*** Opening of Exercise data ***

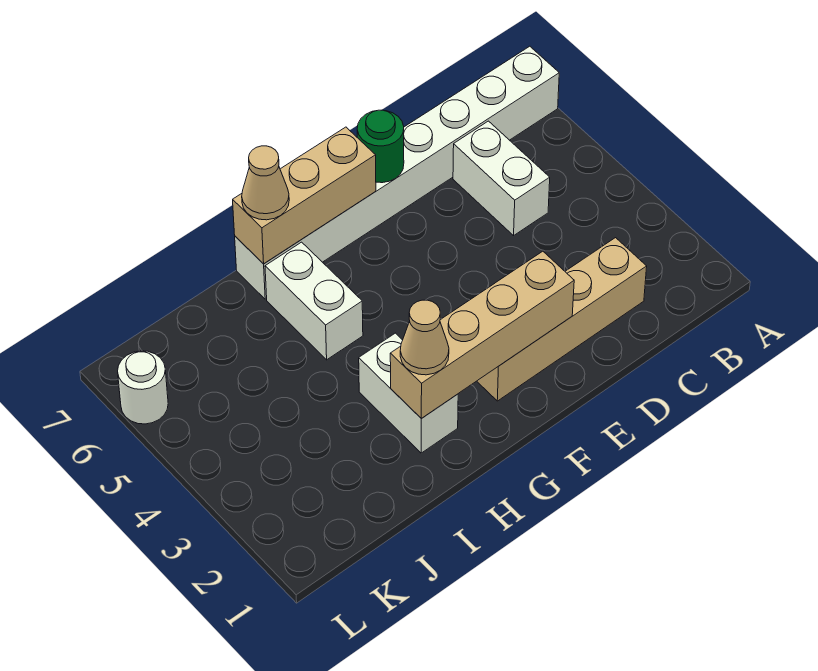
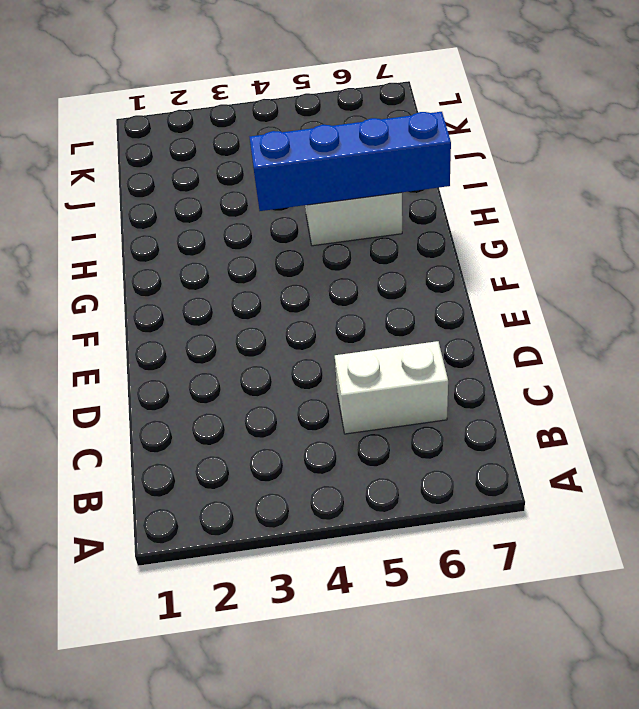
blue 1x4 brick [250,112,451,211] -> tan 1x3 brick [233,127,376,264]
none -> white 1x8 brick [235,46,559,299]
none -> tan 1x4 brick [477,238,647,401]

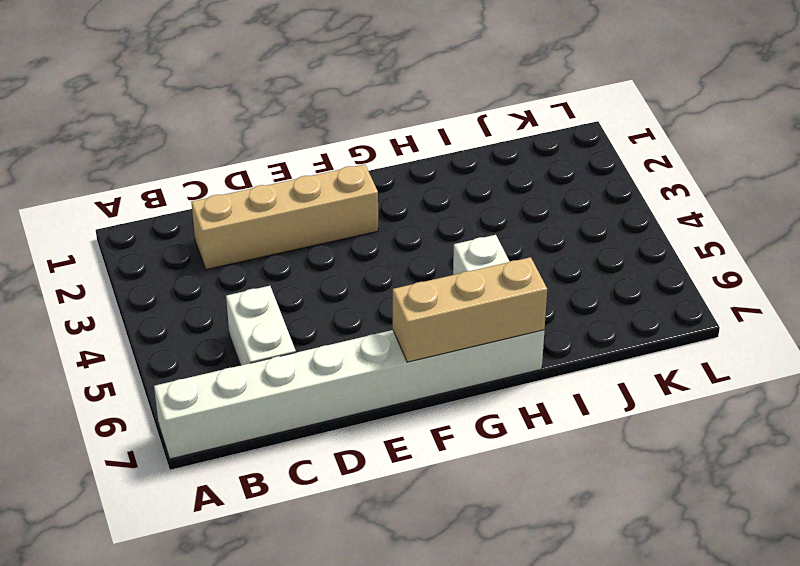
none -> white 1x2 brick [359,333,458,453]
none -> white 1x1 round brick [118,351,168,424]

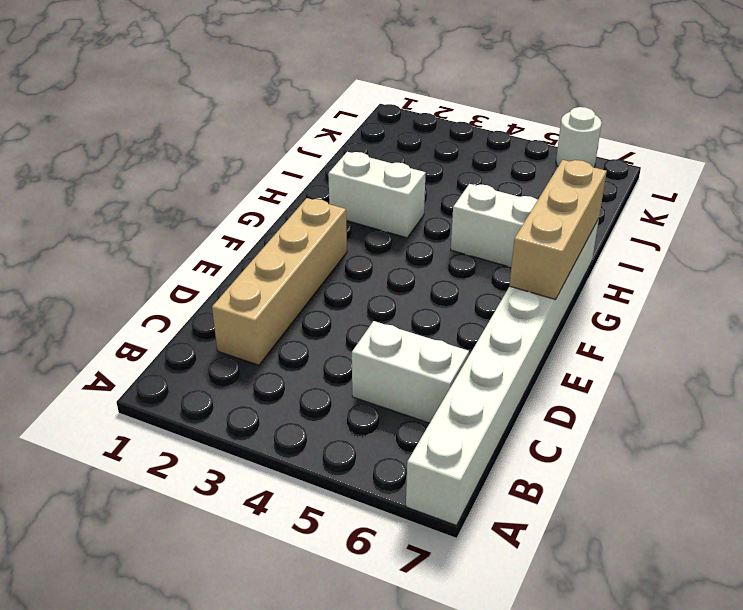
none -> tan 1x4 brick [390,251,574,419]
none -> green 1x1 round brick [357,110,404,183]

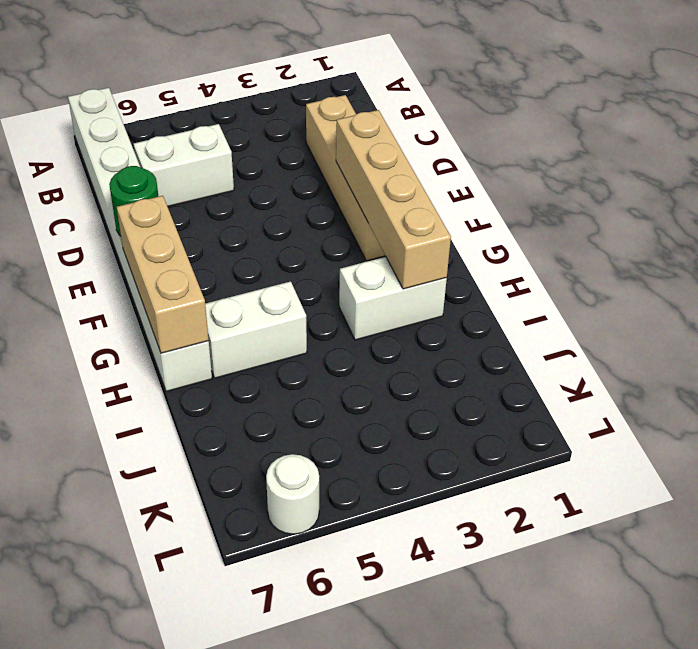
none -> tan 1x1 cone [400,300,449,375]
none -> tan 1x1 cone [242,146,289,220]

*** Close of Exercise data ***

Aim of the task:
The whole listing above must be set down again exactly, but without its images.

Response box:
blue 1x4 brick [250,112,451,211] -> tan 1x3 brick [233,127,376,264]
none -> white 1x8 brick [235,46,559,299]
none -> tan 1x4 brick [477,238,647,401]

none -> white 1x2 brick [359,333,458,453]
none -> white 1x1 round brick [118,351,168,424]

none -> tan 1x4 brick [390,251,574,419]
none -> green 1x1 round brick [357,110,404,183]

none -> tan 1x1 cone [400,300,449,375]
none -> tan 1x1 cone [242,146,289,220]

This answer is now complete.